▶ [Information given]:
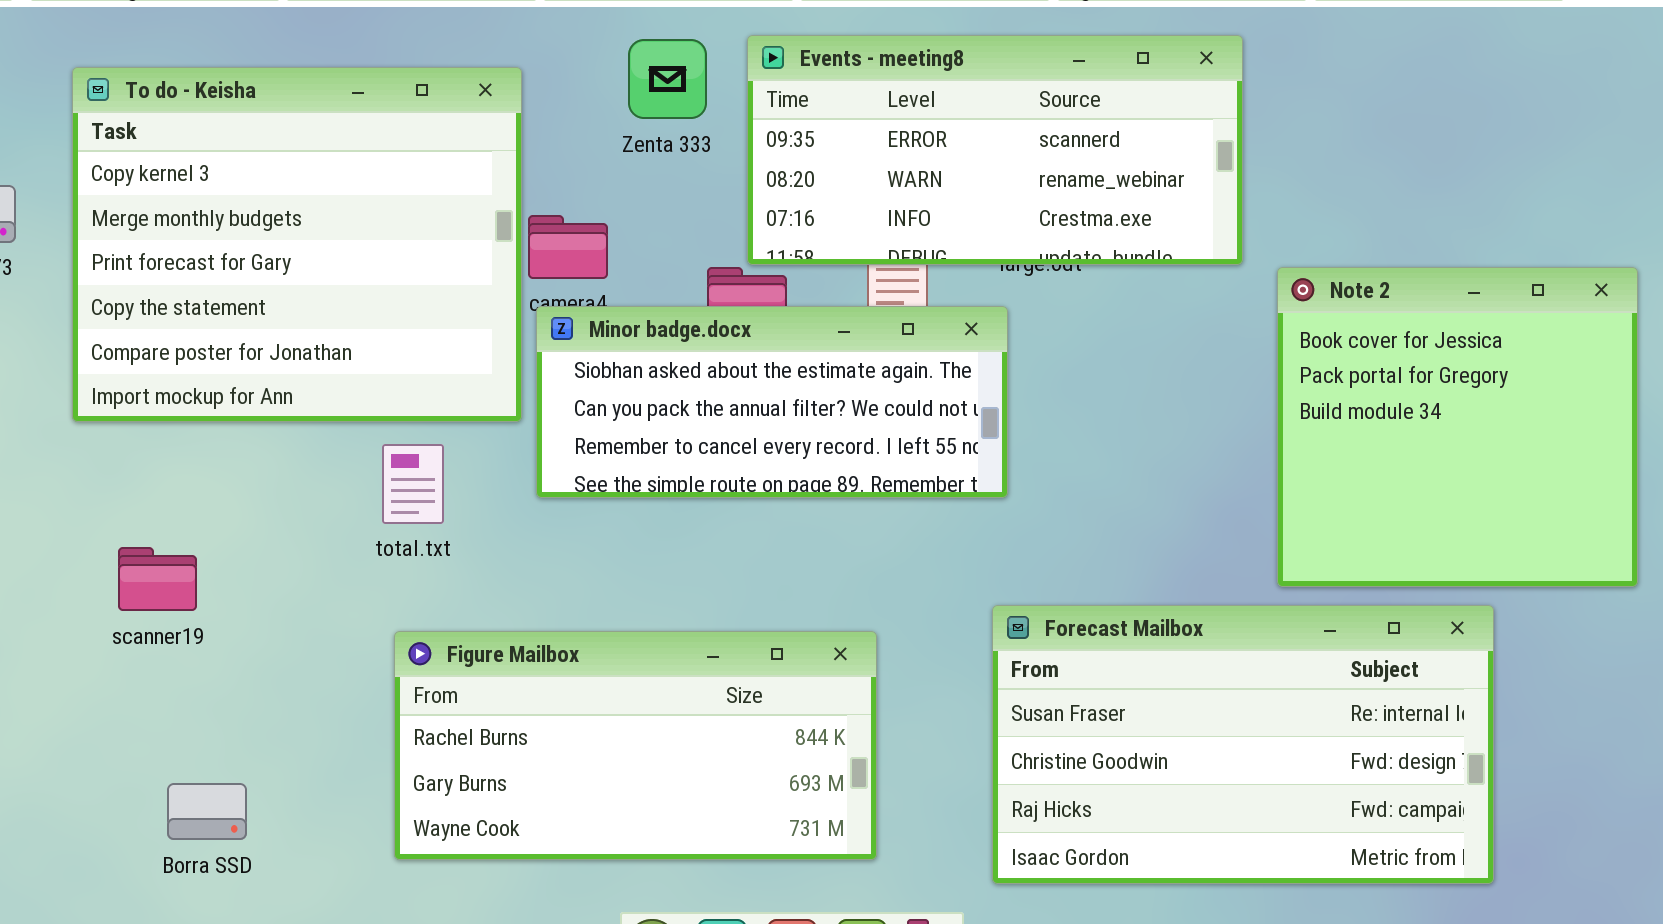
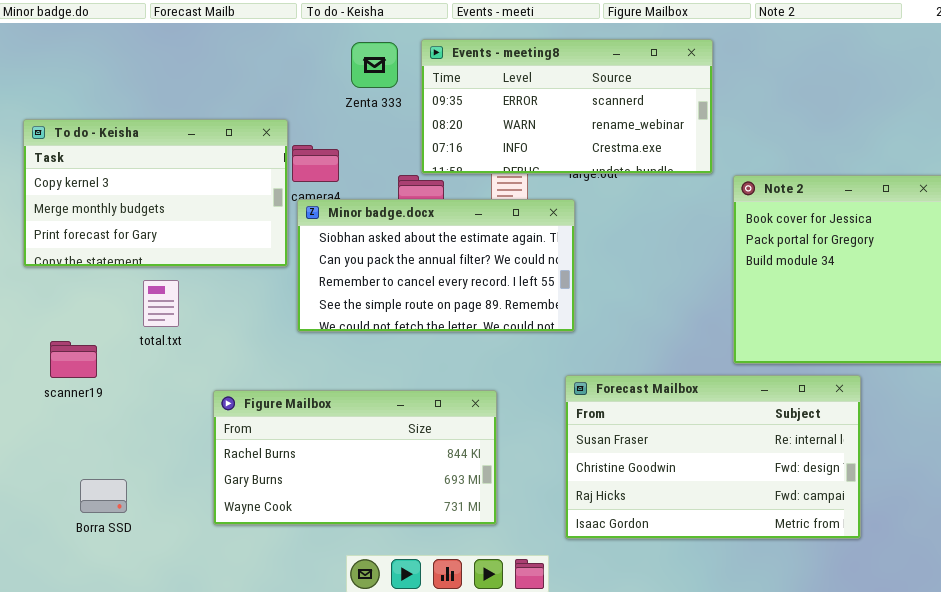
To do - Keisha: [72,67,522,422] -> [23,119,288,267], resized
Minor badge.docx: [536,306,1008,498] -> [297,199,575,332], resized
total.txt: [382,444,444,524] -> [143,280,179,327], moved

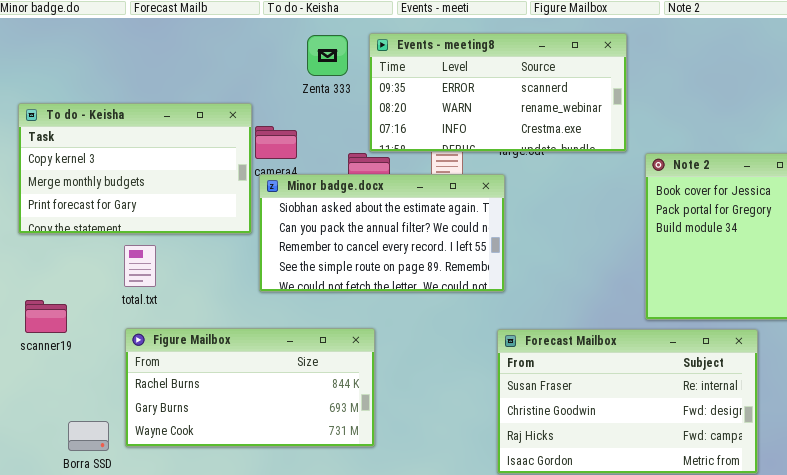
scanner19: [50,341,97,378] -> [25,300,67,333], moved
Figure Mailbox: [213,390,497,525] -> [125,328,375,447], moved

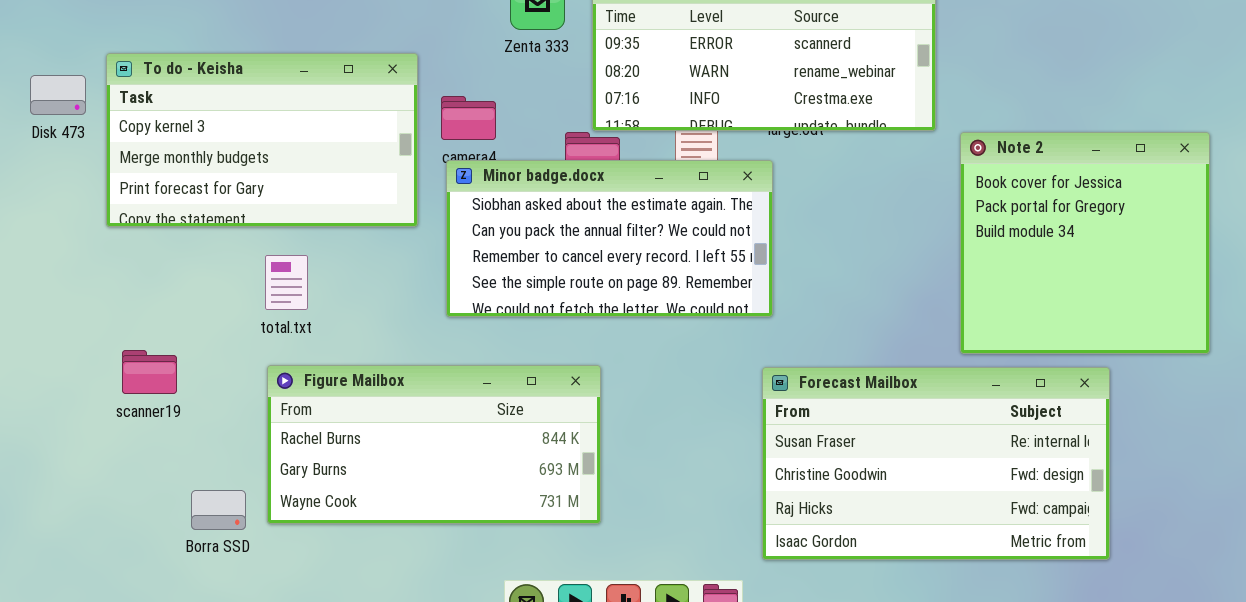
To do - Keisha: [18,103,252,234] -> [106,53,418,227], moved
scanner19: [25,300,67,333] -> [122,350,177,394], moved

▶ [Task brief]: Leave every picture out, and repeat exactly the lines from the one containing "total.txt: [382,444,444,524] ->" through the last line of the entries, both ends included.

▶ [Output of the task]:
total.txt: [382,444,444,524] -> [143,280,179,327], moved

scanner19: [50,341,97,378] -> [25,300,67,333], moved
Figure Mailbox: [213,390,497,525] -> [125,328,375,447], moved

To do - Keisha: [18,103,252,234] -> [106,53,418,227], moved
scanner19: [25,300,67,333] -> [122,350,177,394], moved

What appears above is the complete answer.